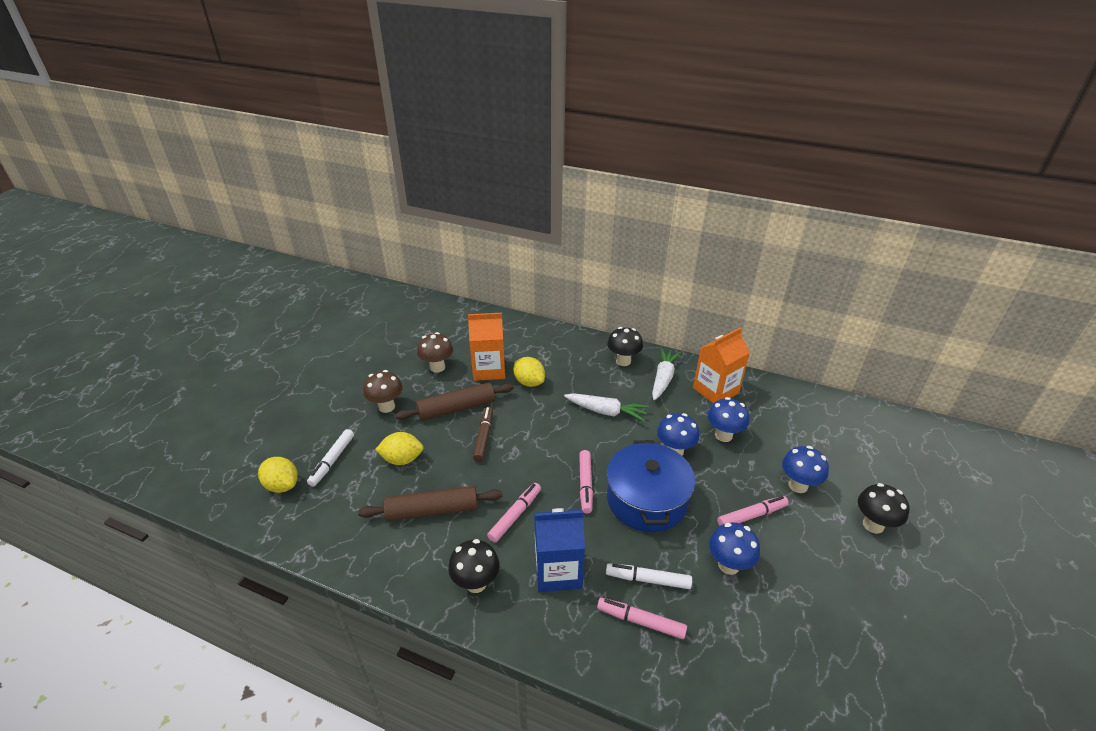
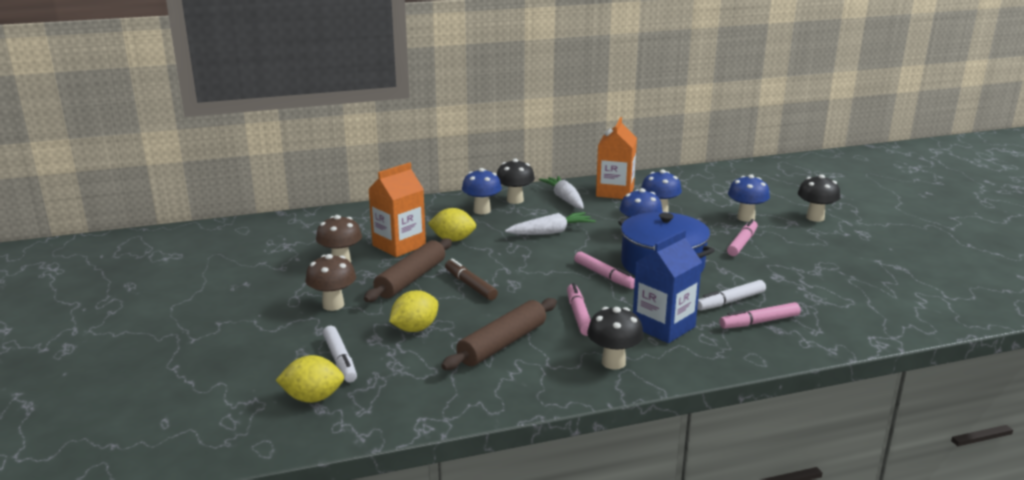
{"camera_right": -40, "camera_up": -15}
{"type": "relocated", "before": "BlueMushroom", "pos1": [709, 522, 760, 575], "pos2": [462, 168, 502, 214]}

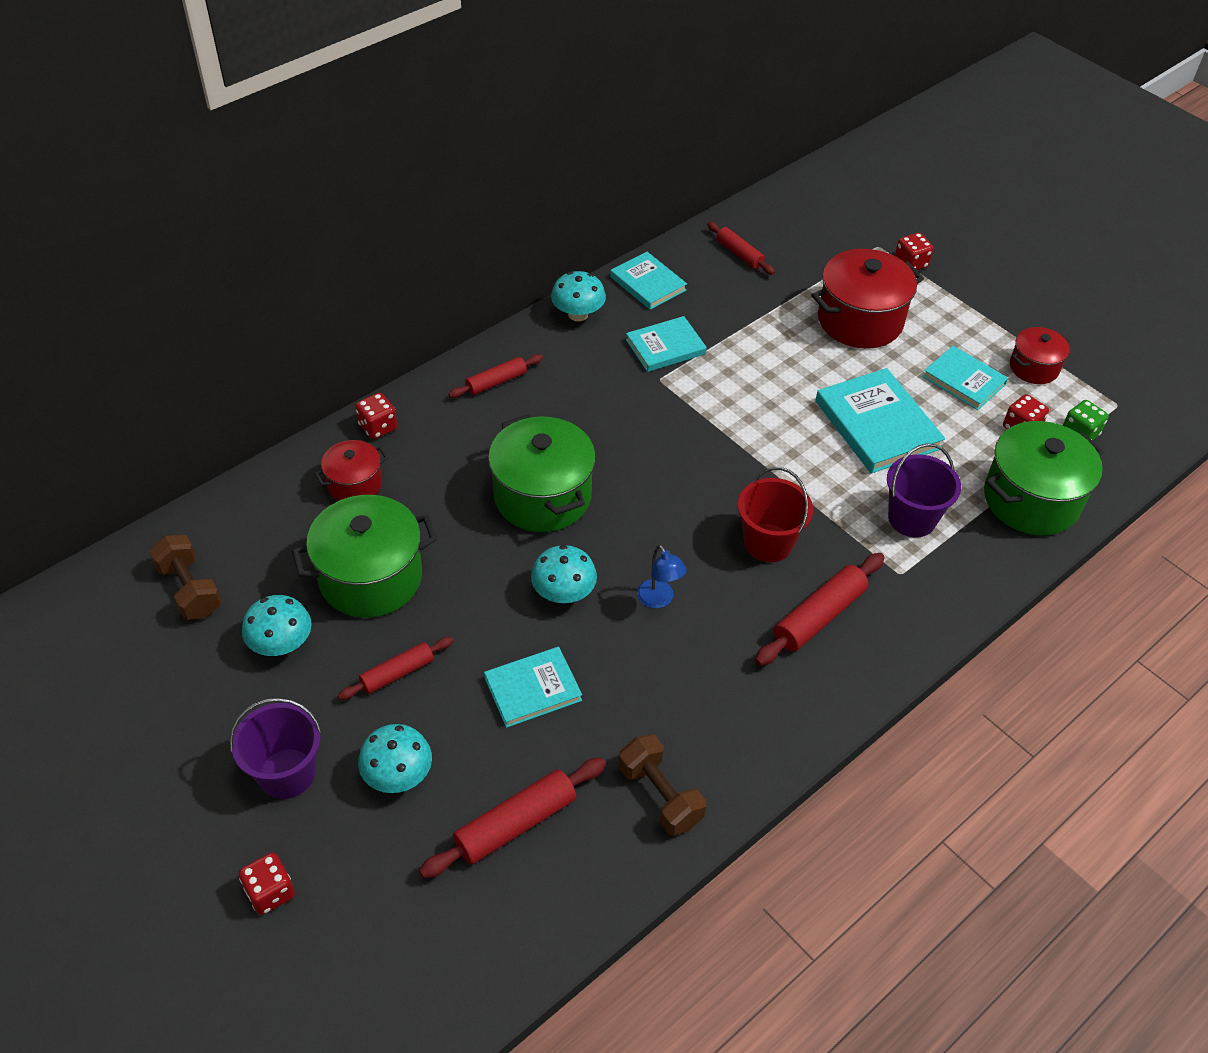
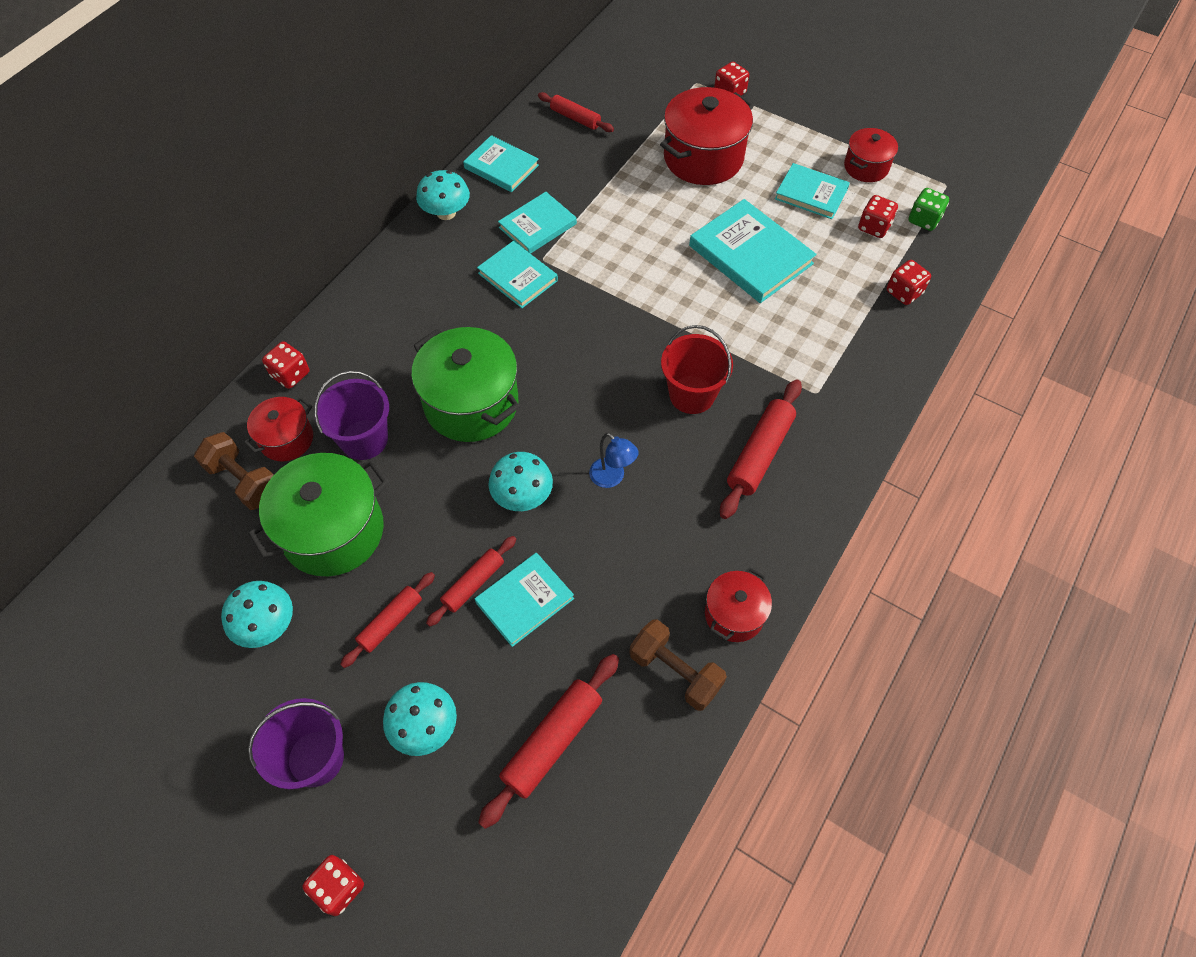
{"camera_right": -15, "camera_up": 10}
{"type": "relocated", "before": "BrownDumbbell", "pos1": [149, 535, 221, 620], "pos2": [194, 432, 273, 510]}
{"type": "relocated", "before": "PurpleBucket", "pos1": [887, 443, 961, 537], "pos2": [314, 371, 389, 460]}
{"type": "relocated", "before": "RedRollingPin", "pos1": [448, 354, 543, 398], "pos2": [426, 536, 516, 627]}
{"type": "appeared", "after": "TurquoiseBook", "pos2": [477, 241, 558, 308]}
{"type": "appeared", "after": "RedPot", "pos2": [705, 568, 772, 642]}
{"type": "exchanged", "before": "GreenPot", "after": "RedDice", "pos1": [984, 421, 1104, 535], "pos2": [887, 260, 931, 305]}

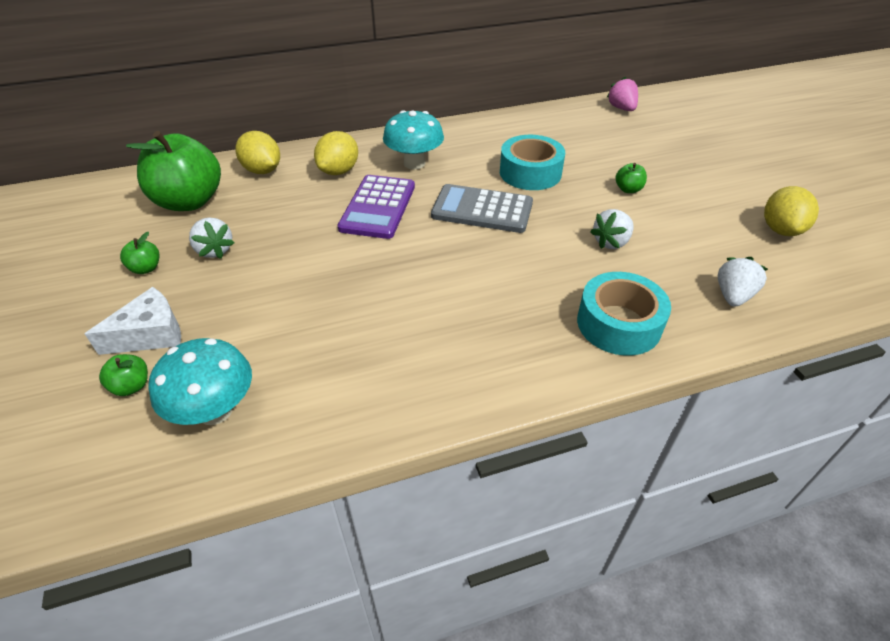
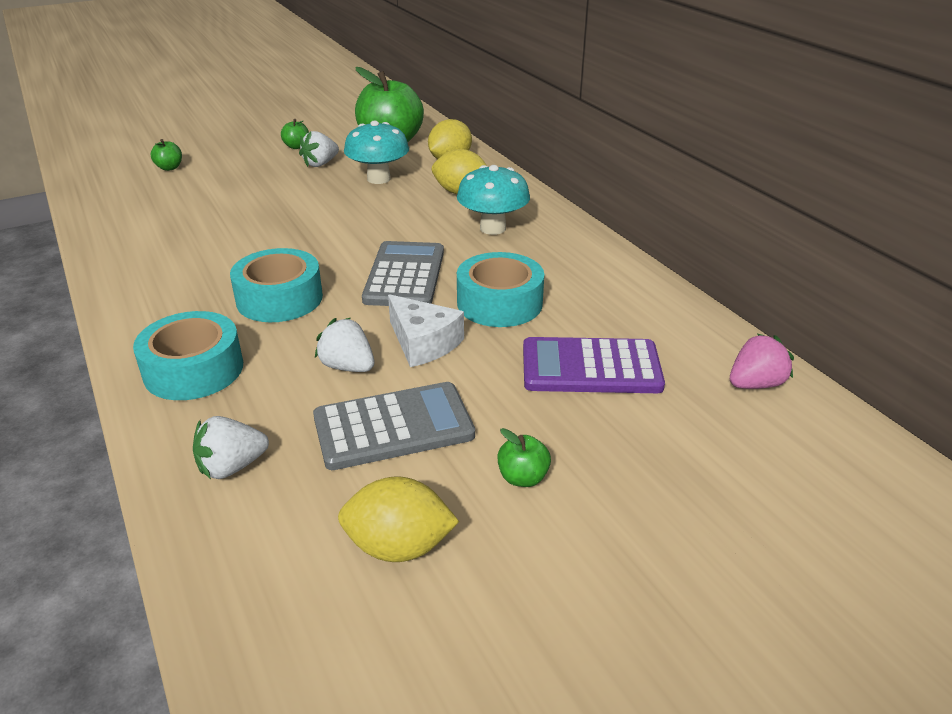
{"camera_right": 80, "camera_up": -10}
{"type": "spun", "before": "WhiteStrawberry", "pos1": [718, 257, 768, 307], "pos2": [193, 416, 269, 479], "turn": 135}
{"type": "appeared", "after": "TurquoiseTape", "pos2": [230, 248, 323, 322]}
{"type": "appeared", "after": "GreyCalculator", "pos2": [313, 382, 475, 470]}
{"type": "relocated", "before": "TurquoiseMushroom", "pos1": [148, 338, 252, 425], "pos2": [344, 121, 409, 184]}
{"type": "relocated", "before": "WhiteCheese", "pos1": [85, 287, 181, 355], "pos2": [388, 294, 464, 367]}
{"type": "relocated", "before": "GreenApple", "pos1": [616, 163, 647, 193], "pos2": [497, 428, 551, 487]}
{"type": "relocated", "before": "PurpleCalculator", "pos1": [338, 175, 415, 239], "pos2": [523, 337, 665, 393]}

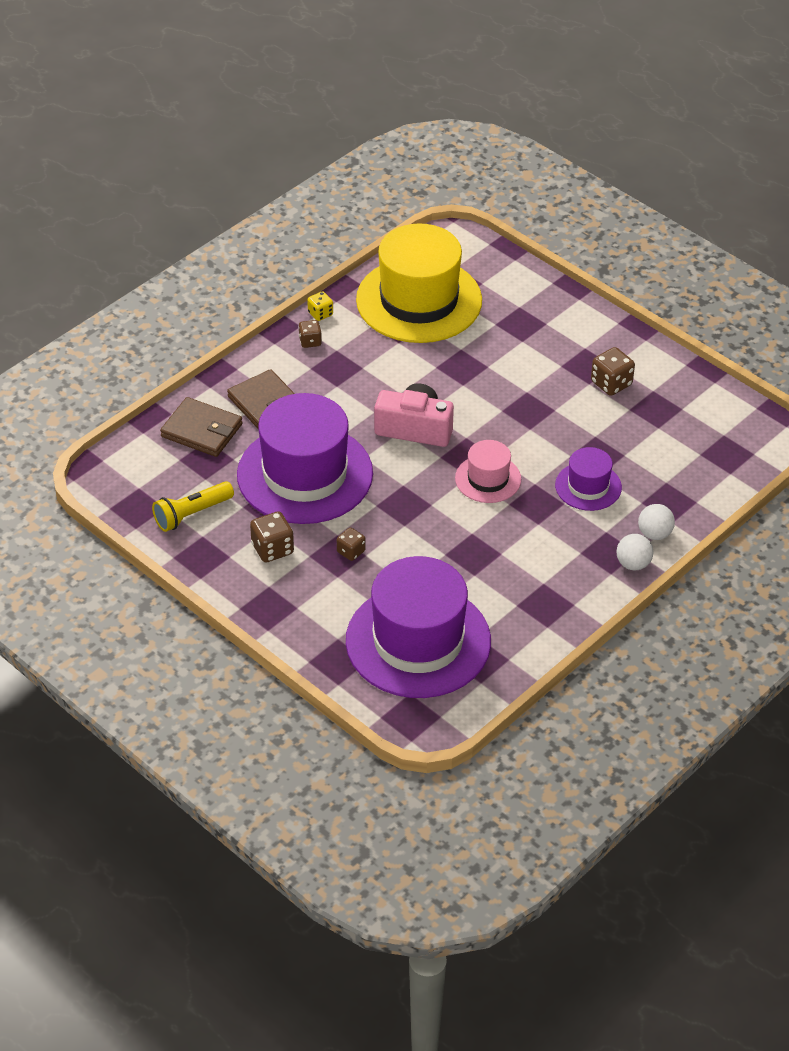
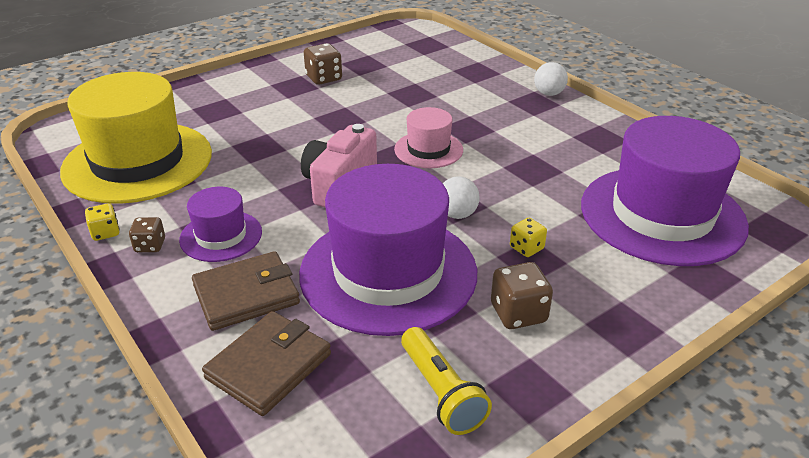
{"camera_right": -80, "camera_up": -10}
{"type": "relocated", "before": "PurpleHat", "pos1": [555, 447, 622, 511], "pos2": [179, 187, 262, 262]}
{"type": "relocated", "before": "WhiteBall", "pos1": [638, 504, 675, 540], "pos2": [443, 176, 480, 219]}
{"type": "colour", "before": "BrownDice", "after": "YellowDice", "pos1": [337, 528, 366, 561], "pos2": [510, 218, 547, 257]}

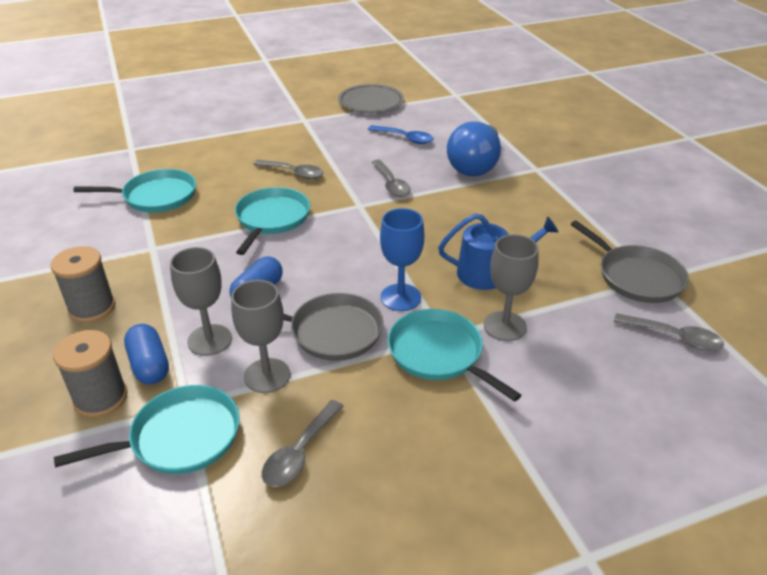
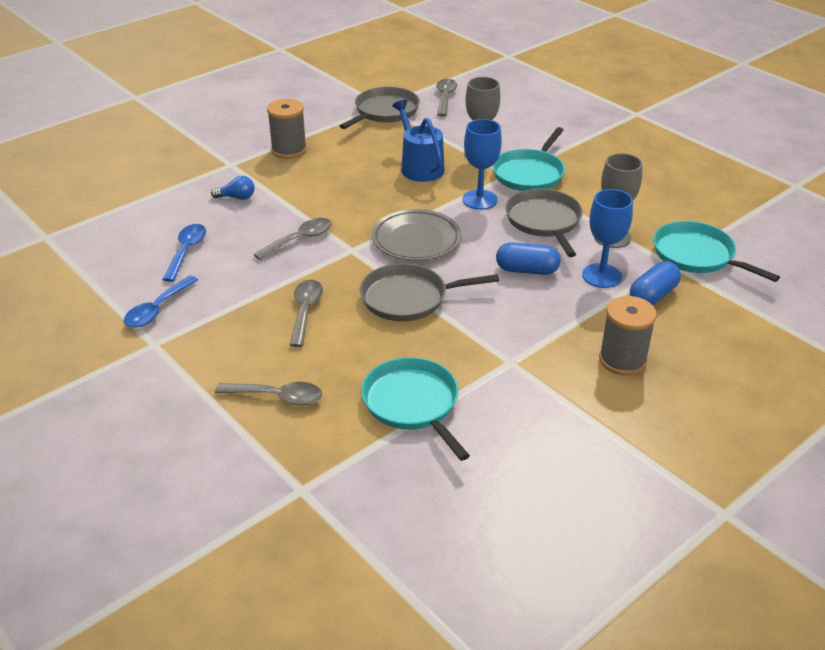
{"camera_right": -110, "camera_up": 0}
{"type": "appeared", "after": "BlueSpoon", "pos2": [124, 275, 198, 328]}
{"type": "size", "before": "BlueLightBulb", "pos1": [447, 121, 501, 176], "pos2": [211, 176, 255, 200], "scale": 0.41}
{"type": "relocated", "before": "GreySpoon", "pos1": [262, 400, 343, 487], "pos2": [215, 382, 322, 406]}
{"type": "relocated", "before": "GreySpool", "pos1": [53, 330, 128, 418], "pos2": [267, 99, 307, 159]}
{"type": "colour", "before": "TurquoisePan", "after": "GreyPan", "pos1": [235, 187, 310, 255], "pos2": [360, 263, 499, 321]}
{"type": "relocated", "before": "GreyPlate", "pos1": [338, 84, 404, 113], "pos2": [372, 209, 461, 261]}
{"type": "colour", "before": "GreyGoblet", "after": "BlueGoblet", "pos1": [170, 247, 232, 356], "pos2": [582, 189, 633, 288]}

============================================================

All of the data must be repeated exactly, except for the pictures.

▸ Response box:
{"camera_right": -40, "camera_up": -15}
{"type": "relocated", "before": "BlueMushroom", "pos1": [709, 522, 760, 575], "pos2": [462, 168, 502, 214]}

{"camera_right": -15, "camera_up": 10}
{"type": "relocated", "before": "BrownDumbbell", "pos1": [149, 535, 221, 620], "pos2": [194, 432, 273, 510]}
{"type": "relocated", "before": "PurpleBucket", "pos1": [887, 443, 961, 537], "pos2": [314, 371, 389, 460]}
{"type": "relocated", "before": "RedRollingPin", "pos1": [448, 354, 543, 398], "pos2": [426, 536, 516, 627]}
{"type": "appeared", "after": "TurquoiseBook", "pos2": [477, 241, 558, 308]}
{"type": "appeared", "after": "RedPot", "pos2": [705, 568, 772, 642]}
{"type": "exchanged", "before": "GreenPot", "after": "RedDice", "pos1": [984, 421, 1104, 535], "pos2": [887, 260, 931, 305]}

{"camera_right": 80, "camera_up": -10}
{"type": "spun", "before": "WhiteStrawberry", "pos1": [718, 257, 768, 307], "pos2": [193, 416, 269, 479], "turn": 135}
{"type": "appeared", "after": "TurquoiseTape", "pos2": [230, 248, 323, 322]}
{"type": "appeared", "after": "GreyCalculator", "pos2": [313, 382, 475, 470]}
{"type": "relocated", "before": "TurquoiseMushroom", "pos1": [148, 338, 252, 425], "pos2": [344, 121, 409, 184]}
{"type": "relocated", "before": "WhiteCheese", "pos1": [85, 287, 181, 355], "pos2": [388, 294, 464, 367]}
{"type": "relocated", "before": "GreenApple", "pos1": [616, 163, 647, 193], "pos2": [497, 428, 551, 487]}
{"type": "relocated", "before": "PurpleCalculator", "pos1": [338, 175, 415, 239], "pos2": [523, 337, 665, 393]}

{"camera_right": -80, "camera_up": -10}
{"type": "relocated", "before": "PurpleHat", "pos1": [555, 447, 622, 511], "pos2": [179, 187, 262, 262]}
{"type": "relocated", "before": "WhiteBall", "pos1": [638, 504, 675, 540], "pos2": [443, 176, 480, 219]}
{"type": "colour", "before": "BrownDice", "after": "YellowDice", "pos1": [337, 528, 366, 561], "pos2": [510, 218, 547, 257]}

{"camera_right": -110, "camera_up": 0}
{"type": "appeared", "after": "BlueSpoon", "pos2": [124, 275, 198, 328]}
{"type": "size", "before": "BlueLightBulb", "pos1": [447, 121, 501, 176], "pos2": [211, 176, 255, 200], "scale": 0.41}
{"type": "relocated", "before": "GreySpoon", "pos1": [262, 400, 343, 487], "pos2": [215, 382, 322, 406]}
{"type": "relocated", "before": "GreySpool", "pos1": [53, 330, 128, 418], "pos2": [267, 99, 307, 159]}
{"type": "colour", "before": "TurquoisePan", "after": "GreyPan", "pos1": [235, 187, 310, 255], "pos2": [360, 263, 499, 321]}
{"type": "relocated", "before": "GreyPlate", "pos1": [338, 84, 404, 113], "pos2": [372, 209, 461, 261]}
{"type": "colour", "before": "GreyGoblet", "after": "BlueGoblet", "pos1": [170, 247, 232, 356], "pos2": [582, 189, 633, 288]}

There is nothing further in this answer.